=== Section Start ===
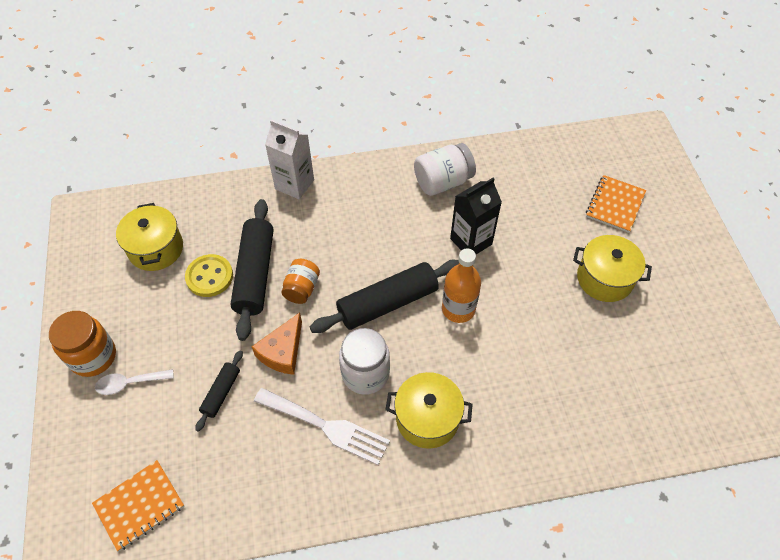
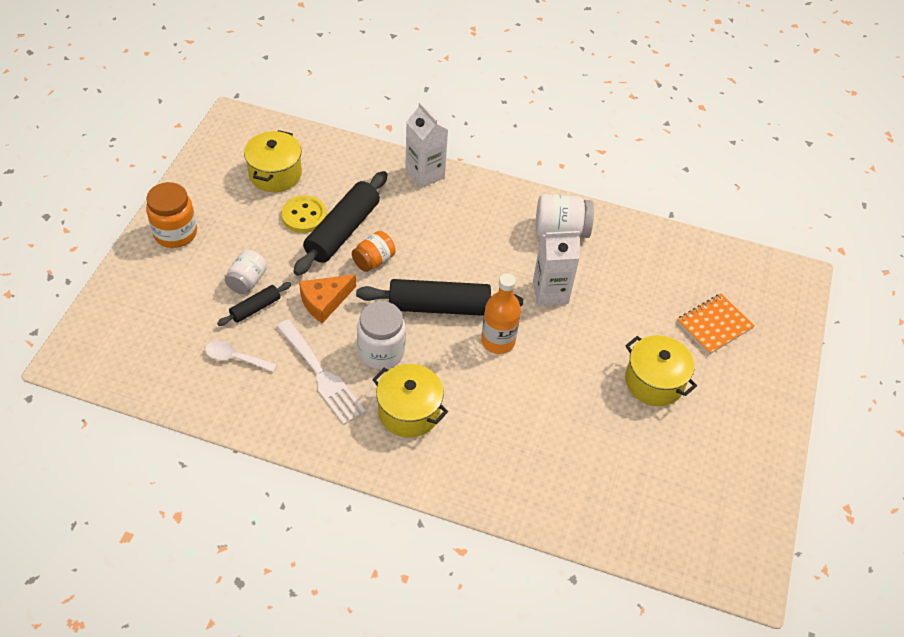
camera: 25 degrees right, 5 degrees down
orange notebook [92,460,184,551] -> none
white spoon [95,369,174,395] -> white spoon moved to [205,341,277,372]
black carton [450,178,502,254] -> white carton [533,231,580,306]
none -> white jar [225,250,267,294]

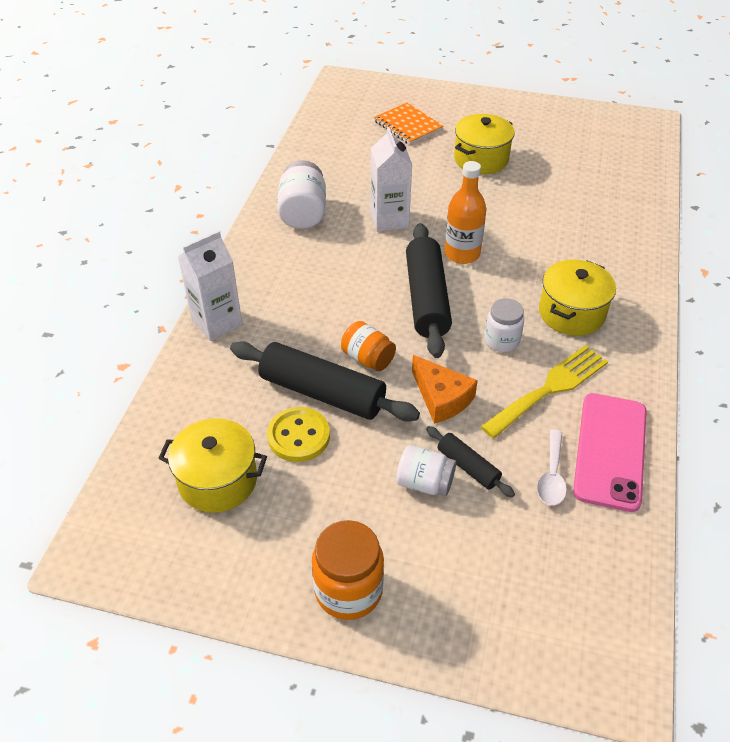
camera: 90 degrees left, 5 degrees down
white fork [276,320,366,425] -> yellow fork [480,345,608,439]
white jar [357,301,406,370] -> white jar [484,298,524,352], size x0.66
none -> pink phone [573,393,647,512]

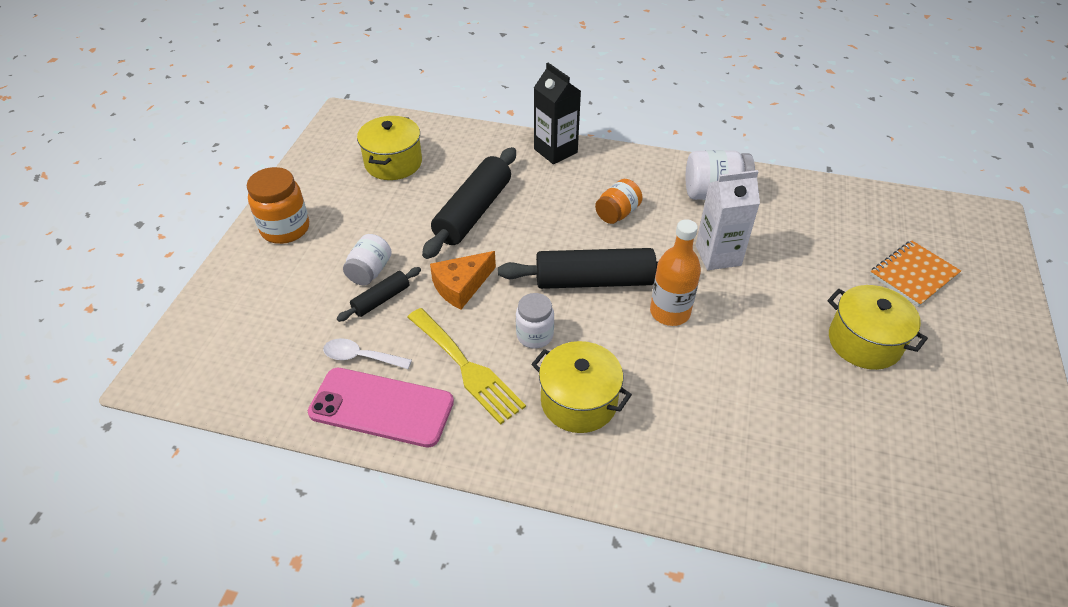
camera: 90 degrees right, 0 degrees up
white carton [178,230,243,341] -> black carton [534,63,581,164]
yellow button [267,407,330,462] -> none
orange jar [341,321,396,371] -> orange jar moved to [595,179,643,224]

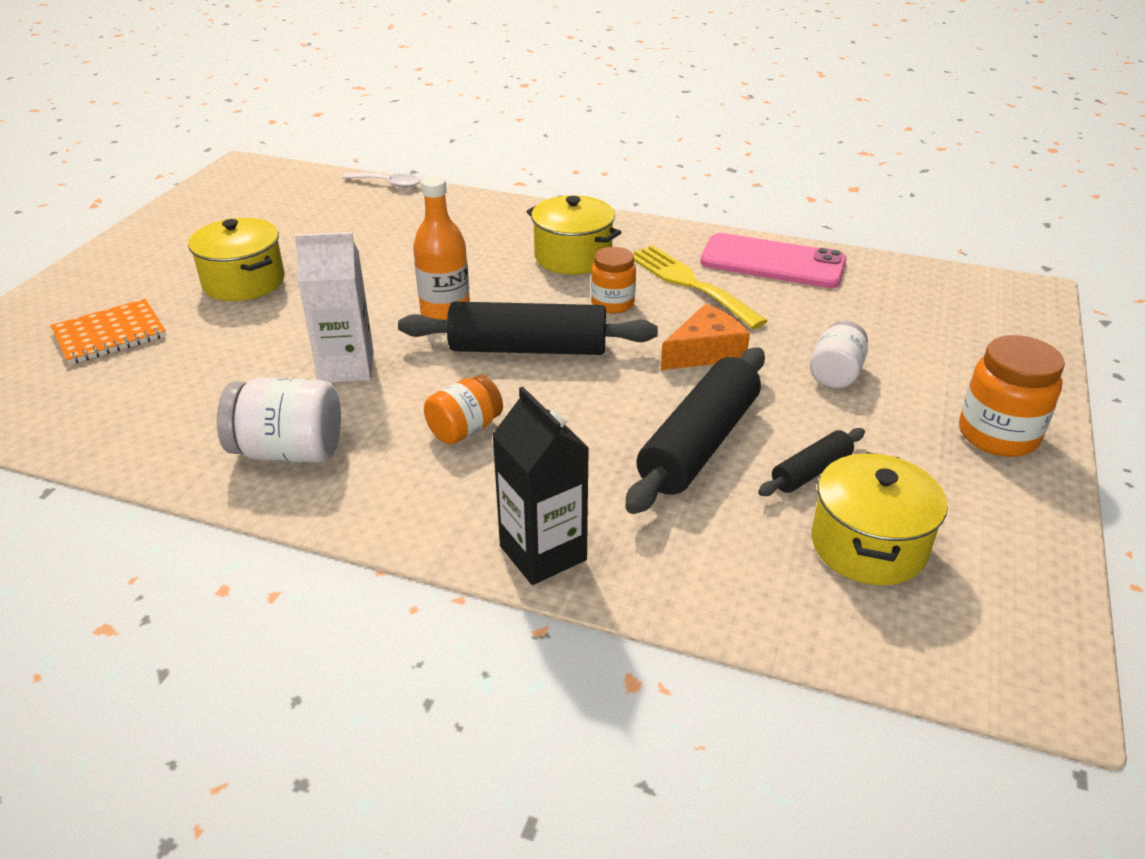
camera: 175 degrees left, 10 degrees down
white spoon [323,338,412,369] -> white spoon moved to [342,173,421,188]
black rolling pin [337,267,421,322] -> black rolling pin moved to [758,428,865,496]
white jar [516,293,554,349] -> orange jar [591,247,636,313]

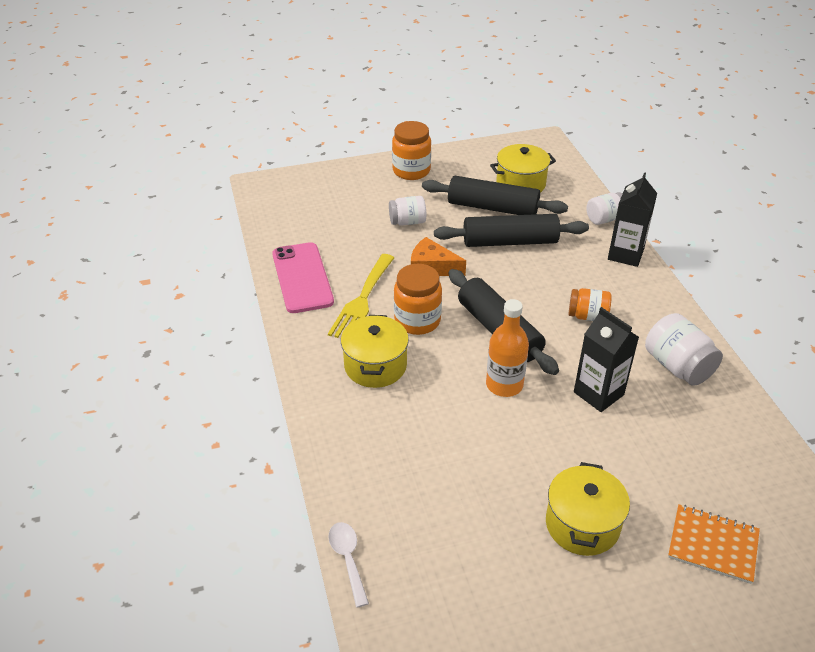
camera: 125 degrees left, 5 degrees up
white carton [295,232,374,383] -> black carton [574,307,639,412]
orange jar [591,247,636,313] -> orange jar [394,264,442,335], size x1.51
black rolling pin [758,428,865,496] -> black rolling pin [422,176,568,215], size x1.97
none -> white jar [586,192,623,225]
=== Section End ===
• **TASK**:
Each line from the one containing "white jar [516,293,554,349]" through the last line above should be retyped exactly, and no other line. Any picture is to be left out.

• **EXERCISE RESULT**:
white jar [516,293,554,349] -> orange jar [591,247,636,313]

camera: 125 degrees left, 5 degrees up
white carton [295,232,374,383] -> black carton [574,307,639,412]
orange jar [591,247,636,313] -> orange jar [394,264,442,335], size x1.51
black rolling pin [758,428,865,496] -> black rolling pin [422,176,568,215], size x1.97
none -> white jar [586,192,623,225]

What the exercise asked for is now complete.